Filter the entries below, keeping only lines with "gone".

----------------

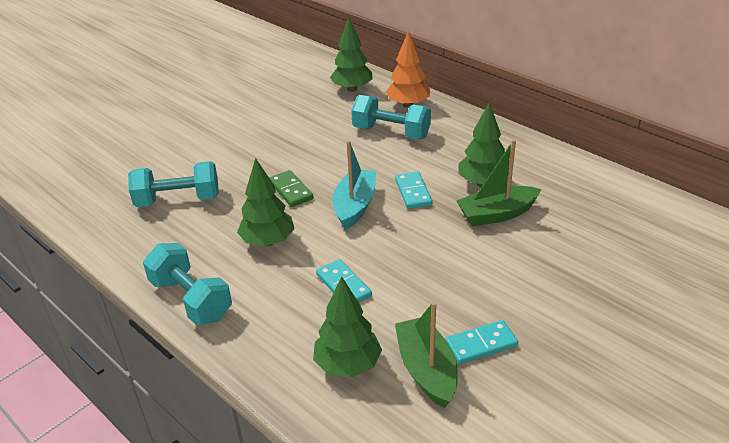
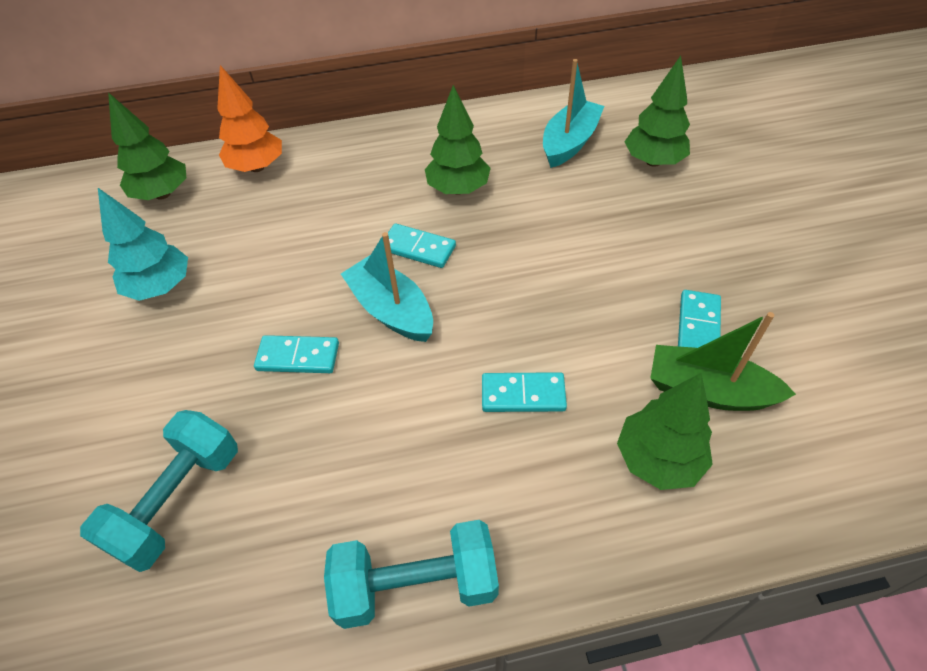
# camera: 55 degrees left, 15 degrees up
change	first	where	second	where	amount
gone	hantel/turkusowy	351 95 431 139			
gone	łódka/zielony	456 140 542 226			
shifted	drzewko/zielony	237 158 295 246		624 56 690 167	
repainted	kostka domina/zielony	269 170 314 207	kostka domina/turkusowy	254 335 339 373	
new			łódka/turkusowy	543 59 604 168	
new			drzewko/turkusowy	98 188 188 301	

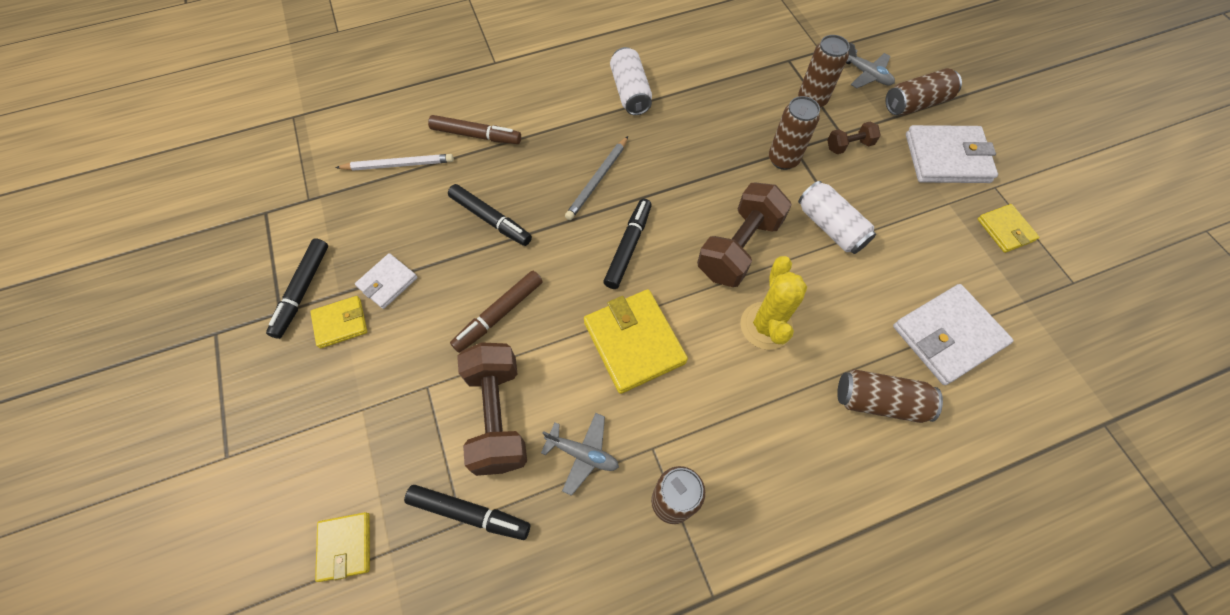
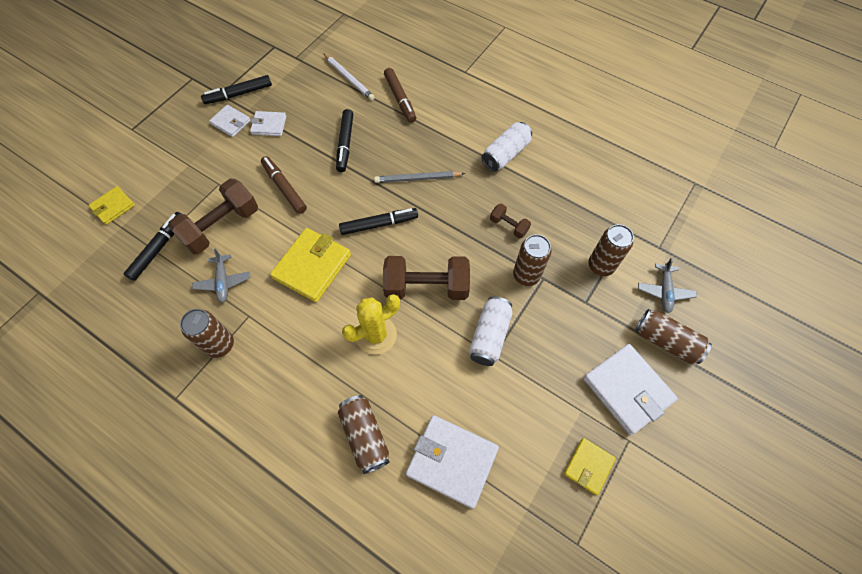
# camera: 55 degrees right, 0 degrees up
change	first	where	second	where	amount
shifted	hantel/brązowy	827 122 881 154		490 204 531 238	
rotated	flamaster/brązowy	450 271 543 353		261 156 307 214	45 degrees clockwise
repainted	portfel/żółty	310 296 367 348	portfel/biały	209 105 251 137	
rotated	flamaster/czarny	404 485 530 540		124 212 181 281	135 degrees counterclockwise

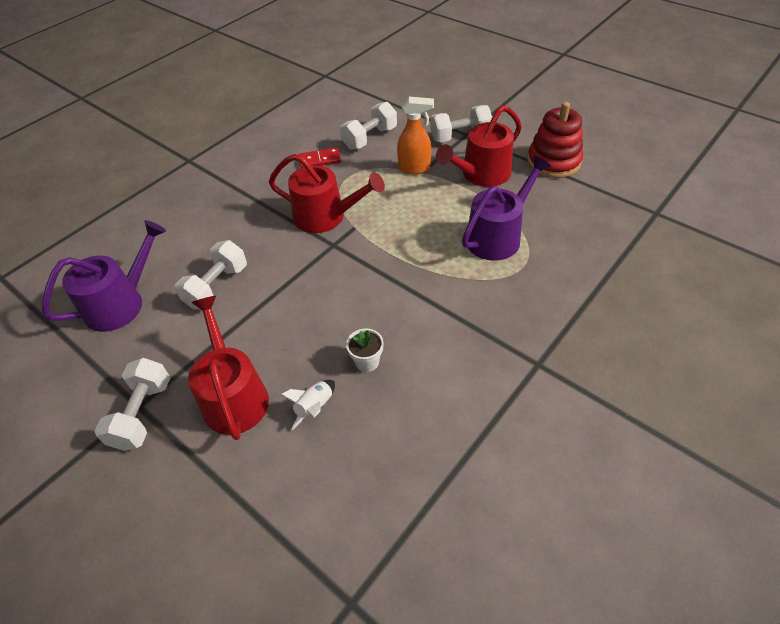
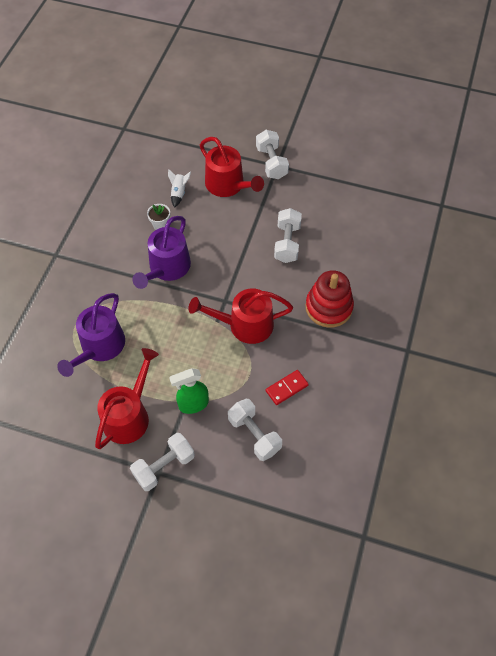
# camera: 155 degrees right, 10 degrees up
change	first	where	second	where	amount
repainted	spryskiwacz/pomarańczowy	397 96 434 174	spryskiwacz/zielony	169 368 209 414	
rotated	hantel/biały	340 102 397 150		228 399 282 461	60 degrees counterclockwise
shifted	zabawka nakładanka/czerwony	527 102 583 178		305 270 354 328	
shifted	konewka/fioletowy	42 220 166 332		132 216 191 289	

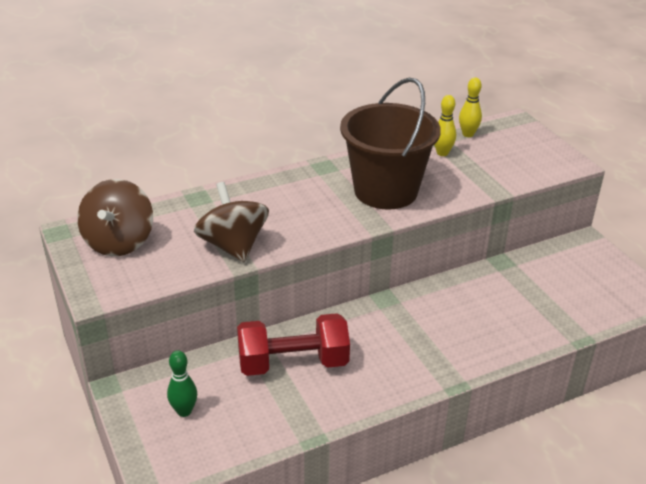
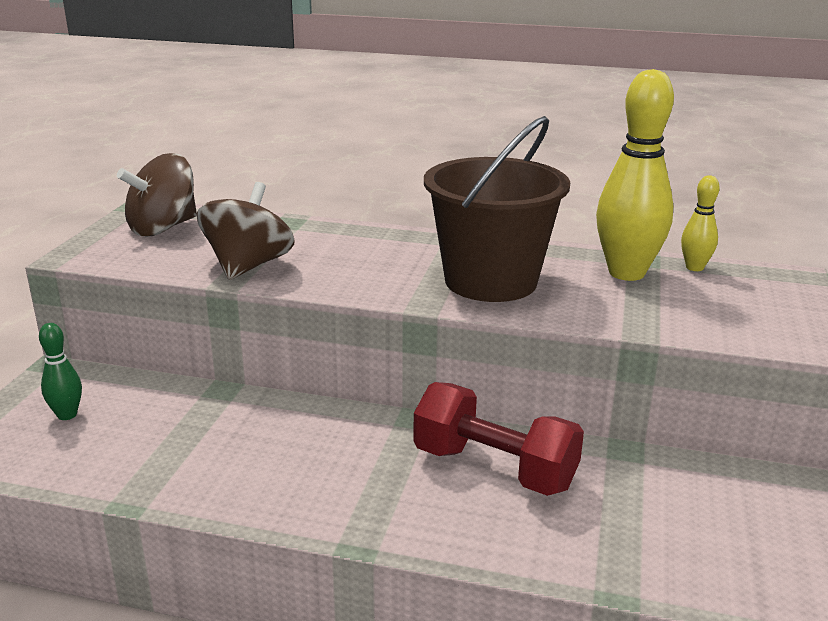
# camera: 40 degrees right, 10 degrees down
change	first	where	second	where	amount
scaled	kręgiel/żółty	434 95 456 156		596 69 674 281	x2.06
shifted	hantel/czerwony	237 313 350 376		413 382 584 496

----------------

# [EXERCISE RESULT]
gone	hantel/turkusowy	351 95 431 139			
gone	łódka/zielony	456 140 542 226			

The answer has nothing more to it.